Work to be completed ▸ Using the data beneath, show every line that includes the word "none".

Study material ▸
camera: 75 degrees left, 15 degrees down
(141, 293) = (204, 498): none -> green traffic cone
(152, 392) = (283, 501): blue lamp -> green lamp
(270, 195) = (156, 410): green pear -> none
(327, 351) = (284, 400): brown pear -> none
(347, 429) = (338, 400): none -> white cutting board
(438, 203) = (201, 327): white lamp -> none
...
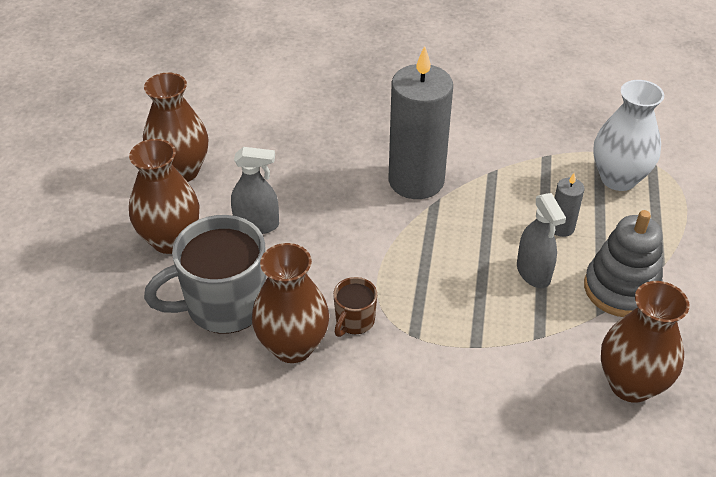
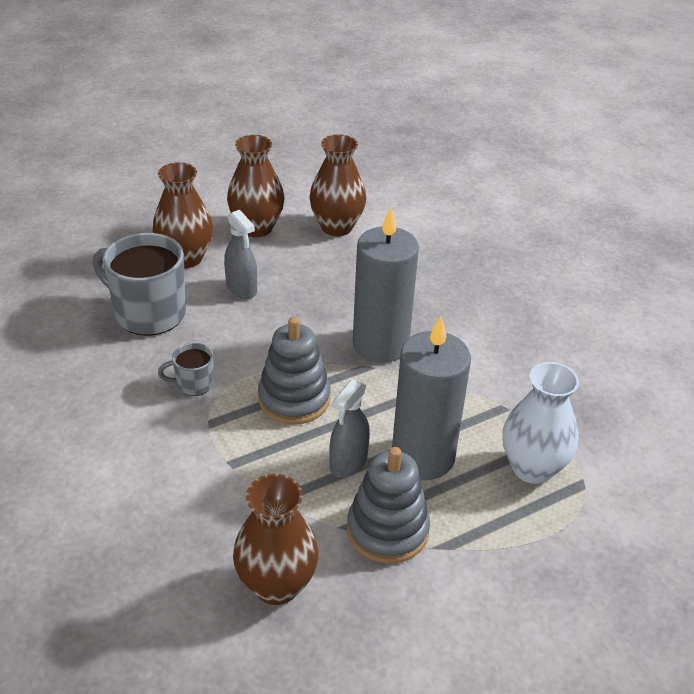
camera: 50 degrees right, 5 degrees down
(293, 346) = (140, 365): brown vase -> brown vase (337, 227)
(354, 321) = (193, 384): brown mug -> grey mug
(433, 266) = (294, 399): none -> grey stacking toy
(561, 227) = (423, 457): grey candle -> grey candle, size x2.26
==
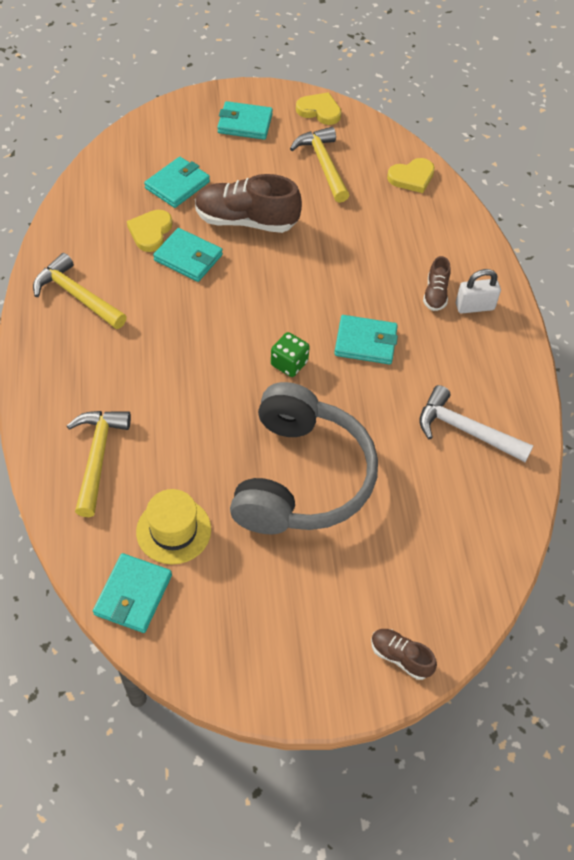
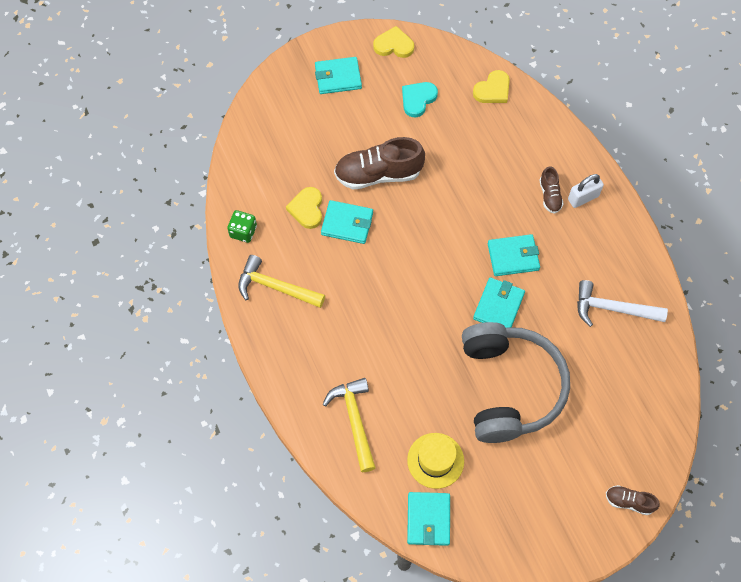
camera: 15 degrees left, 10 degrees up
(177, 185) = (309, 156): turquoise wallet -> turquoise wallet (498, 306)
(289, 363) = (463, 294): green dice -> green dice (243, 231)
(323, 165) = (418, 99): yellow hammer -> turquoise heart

Solution for this task ▸
(141, 293) = (204, 498): none -> green traffic cone
(270, 195) = (156, 410): green pear -> none
(327, 351) = (284, 400): brown pear -> none
(347, 429) = (338, 400): none -> white cutting board
(438, 203) = (201, 327): white lamp -> none
(433, 266) = (294, 399): none -> grey stacking toy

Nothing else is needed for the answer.